## Your instructions
Scan the records below for the line containing "brown brick B5 level 2 -> none" and the line containing "red brick A1:C1". Copy both, plus every line between, exactly.

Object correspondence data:
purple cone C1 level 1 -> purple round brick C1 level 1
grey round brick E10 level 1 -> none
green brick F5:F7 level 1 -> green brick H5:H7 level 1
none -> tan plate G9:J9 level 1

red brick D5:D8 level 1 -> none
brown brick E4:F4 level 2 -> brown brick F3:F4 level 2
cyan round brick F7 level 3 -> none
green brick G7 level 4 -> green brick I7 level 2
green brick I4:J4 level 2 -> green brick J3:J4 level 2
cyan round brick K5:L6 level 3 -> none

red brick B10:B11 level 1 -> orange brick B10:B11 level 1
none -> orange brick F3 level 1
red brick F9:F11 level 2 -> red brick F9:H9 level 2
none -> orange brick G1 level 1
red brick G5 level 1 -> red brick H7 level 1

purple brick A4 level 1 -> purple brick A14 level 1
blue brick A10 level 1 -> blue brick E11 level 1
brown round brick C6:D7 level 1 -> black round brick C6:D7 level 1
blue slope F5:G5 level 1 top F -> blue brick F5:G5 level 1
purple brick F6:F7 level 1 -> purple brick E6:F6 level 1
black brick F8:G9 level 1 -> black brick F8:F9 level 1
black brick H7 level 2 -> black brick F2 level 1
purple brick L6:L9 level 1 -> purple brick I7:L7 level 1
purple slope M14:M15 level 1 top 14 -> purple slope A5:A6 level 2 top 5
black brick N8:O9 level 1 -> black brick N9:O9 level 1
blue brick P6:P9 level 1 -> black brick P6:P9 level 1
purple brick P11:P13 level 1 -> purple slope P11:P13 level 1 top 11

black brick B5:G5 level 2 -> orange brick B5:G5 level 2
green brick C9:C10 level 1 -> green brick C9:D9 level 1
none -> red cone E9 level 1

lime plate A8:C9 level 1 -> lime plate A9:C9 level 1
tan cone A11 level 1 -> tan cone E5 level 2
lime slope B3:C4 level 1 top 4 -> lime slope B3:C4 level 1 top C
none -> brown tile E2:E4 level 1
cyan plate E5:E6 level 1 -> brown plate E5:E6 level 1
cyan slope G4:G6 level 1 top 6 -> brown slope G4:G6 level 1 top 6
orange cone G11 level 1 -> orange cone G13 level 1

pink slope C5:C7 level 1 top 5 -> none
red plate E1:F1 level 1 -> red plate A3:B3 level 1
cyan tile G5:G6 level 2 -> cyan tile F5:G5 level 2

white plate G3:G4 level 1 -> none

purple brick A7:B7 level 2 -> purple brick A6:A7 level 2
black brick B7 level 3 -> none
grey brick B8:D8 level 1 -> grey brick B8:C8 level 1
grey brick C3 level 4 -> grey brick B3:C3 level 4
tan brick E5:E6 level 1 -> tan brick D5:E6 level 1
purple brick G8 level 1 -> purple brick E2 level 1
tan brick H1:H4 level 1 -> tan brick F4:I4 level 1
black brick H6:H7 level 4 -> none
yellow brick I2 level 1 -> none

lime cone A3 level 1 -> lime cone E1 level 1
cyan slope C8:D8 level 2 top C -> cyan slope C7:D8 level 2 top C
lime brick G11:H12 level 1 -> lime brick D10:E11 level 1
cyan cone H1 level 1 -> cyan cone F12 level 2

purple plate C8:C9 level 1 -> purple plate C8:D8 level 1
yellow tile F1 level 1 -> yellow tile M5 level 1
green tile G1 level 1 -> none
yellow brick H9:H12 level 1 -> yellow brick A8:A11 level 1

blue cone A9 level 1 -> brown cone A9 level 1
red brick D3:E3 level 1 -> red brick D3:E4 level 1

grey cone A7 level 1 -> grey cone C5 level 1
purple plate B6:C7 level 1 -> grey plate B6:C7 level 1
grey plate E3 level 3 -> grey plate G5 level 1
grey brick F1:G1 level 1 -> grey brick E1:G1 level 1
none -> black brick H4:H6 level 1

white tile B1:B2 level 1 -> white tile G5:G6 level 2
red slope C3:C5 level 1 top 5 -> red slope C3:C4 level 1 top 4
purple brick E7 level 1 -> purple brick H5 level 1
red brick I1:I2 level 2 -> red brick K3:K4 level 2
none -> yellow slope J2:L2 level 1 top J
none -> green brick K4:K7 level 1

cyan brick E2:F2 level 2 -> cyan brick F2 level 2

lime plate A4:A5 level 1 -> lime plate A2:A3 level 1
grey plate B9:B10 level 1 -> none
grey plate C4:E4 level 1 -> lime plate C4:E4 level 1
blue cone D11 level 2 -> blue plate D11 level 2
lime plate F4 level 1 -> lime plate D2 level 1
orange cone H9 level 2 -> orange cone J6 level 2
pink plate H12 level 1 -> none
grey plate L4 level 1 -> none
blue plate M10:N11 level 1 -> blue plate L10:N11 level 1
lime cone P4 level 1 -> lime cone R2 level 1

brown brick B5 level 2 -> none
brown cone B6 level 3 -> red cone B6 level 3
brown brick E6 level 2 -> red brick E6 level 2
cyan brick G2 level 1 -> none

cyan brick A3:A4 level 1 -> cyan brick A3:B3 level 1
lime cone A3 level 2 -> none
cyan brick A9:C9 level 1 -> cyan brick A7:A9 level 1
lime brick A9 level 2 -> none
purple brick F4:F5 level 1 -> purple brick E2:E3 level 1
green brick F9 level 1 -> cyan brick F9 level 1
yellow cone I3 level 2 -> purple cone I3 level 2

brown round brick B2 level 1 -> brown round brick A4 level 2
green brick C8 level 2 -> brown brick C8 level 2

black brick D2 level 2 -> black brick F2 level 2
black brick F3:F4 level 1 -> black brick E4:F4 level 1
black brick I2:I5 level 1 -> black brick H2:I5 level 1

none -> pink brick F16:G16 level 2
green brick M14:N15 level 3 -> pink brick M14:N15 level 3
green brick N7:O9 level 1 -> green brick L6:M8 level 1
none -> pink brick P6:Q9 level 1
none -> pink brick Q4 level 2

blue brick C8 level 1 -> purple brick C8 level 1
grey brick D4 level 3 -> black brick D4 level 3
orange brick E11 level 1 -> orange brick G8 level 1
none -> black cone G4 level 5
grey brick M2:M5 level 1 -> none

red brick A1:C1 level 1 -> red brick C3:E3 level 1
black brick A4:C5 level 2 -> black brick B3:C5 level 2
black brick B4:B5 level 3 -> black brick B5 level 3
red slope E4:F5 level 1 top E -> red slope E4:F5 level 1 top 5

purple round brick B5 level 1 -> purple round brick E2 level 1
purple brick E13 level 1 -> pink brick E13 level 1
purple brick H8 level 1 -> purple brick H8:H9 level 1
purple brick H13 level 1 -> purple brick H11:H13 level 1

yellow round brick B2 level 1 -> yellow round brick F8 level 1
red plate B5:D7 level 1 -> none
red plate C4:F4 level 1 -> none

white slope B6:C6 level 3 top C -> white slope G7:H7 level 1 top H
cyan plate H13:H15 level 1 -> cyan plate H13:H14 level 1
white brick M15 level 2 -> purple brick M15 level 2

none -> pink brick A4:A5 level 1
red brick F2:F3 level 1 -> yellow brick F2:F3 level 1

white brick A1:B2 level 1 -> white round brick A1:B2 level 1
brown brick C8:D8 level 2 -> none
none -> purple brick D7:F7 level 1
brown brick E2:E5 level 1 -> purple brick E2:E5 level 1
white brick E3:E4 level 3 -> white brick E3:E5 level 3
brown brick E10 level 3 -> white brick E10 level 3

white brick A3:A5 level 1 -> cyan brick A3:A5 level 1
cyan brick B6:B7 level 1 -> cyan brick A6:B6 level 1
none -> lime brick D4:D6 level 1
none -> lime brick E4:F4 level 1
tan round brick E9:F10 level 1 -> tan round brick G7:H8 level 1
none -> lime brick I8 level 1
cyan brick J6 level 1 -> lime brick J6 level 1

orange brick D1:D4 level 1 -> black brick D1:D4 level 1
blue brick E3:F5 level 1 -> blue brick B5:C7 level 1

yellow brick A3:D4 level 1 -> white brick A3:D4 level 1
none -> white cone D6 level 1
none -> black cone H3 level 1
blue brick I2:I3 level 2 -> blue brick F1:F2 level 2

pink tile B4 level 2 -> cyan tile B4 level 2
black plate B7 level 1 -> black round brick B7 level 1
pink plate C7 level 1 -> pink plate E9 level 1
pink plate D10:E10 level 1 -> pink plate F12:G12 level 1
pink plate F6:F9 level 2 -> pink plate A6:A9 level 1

## Exercise solution
brown brick B5 level 2 -> none
brown cone B6 level 3 -> red cone B6 level 3
brown brick E6 level 2 -> red brick E6 level 2
cyan brick G2 level 1 -> none

cyan brick A3:A4 level 1 -> cyan brick A3:B3 level 1
lime cone A3 level 2 -> none
cyan brick A9:C9 level 1 -> cyan brick A7:A9 level 1
lime brick A9 level 2 -> none
purple brick F4:F5 level 1 -> purple brick E2:E3 level 1
green brick F9 level 1 -> cyan brick F9 level 1
yellow cone I3 level 2 -> purple cone I3 level 2

brown round brick B2 level 1 -> brown round brick A4 level 2
green brick C8 level 2 -> brown brick C8 level 2

black brick D2 level 2 -> black brick F2 level 2
black brick F3:F4 level 1 -> black brick E4:F4 level 1
black brick I2:I5 level 1 -> black brick H2:I5 level 1

none -> pink brick F16:G16 level 2
green brick M14:N15 level 3 -> pink brick M14:N15 level 3
green brick N7:O9 level 1 -> green brick L6:M8 level 1
none -> pink brick P6:Q9 level 1
none -> pink brick Q4 level 2

blue brick C8 level 1 -> purple brick C8 level 1
grey brick D4 level 3 -> black brick D4 level 3
orange brick E11 level 1 -> orange brick G8 level 1
none -> black cone G4 level 5
grey brick M2:M5 level 1 -> none

red brick A1:C1 level 1 -> red brick C3:E3 level 1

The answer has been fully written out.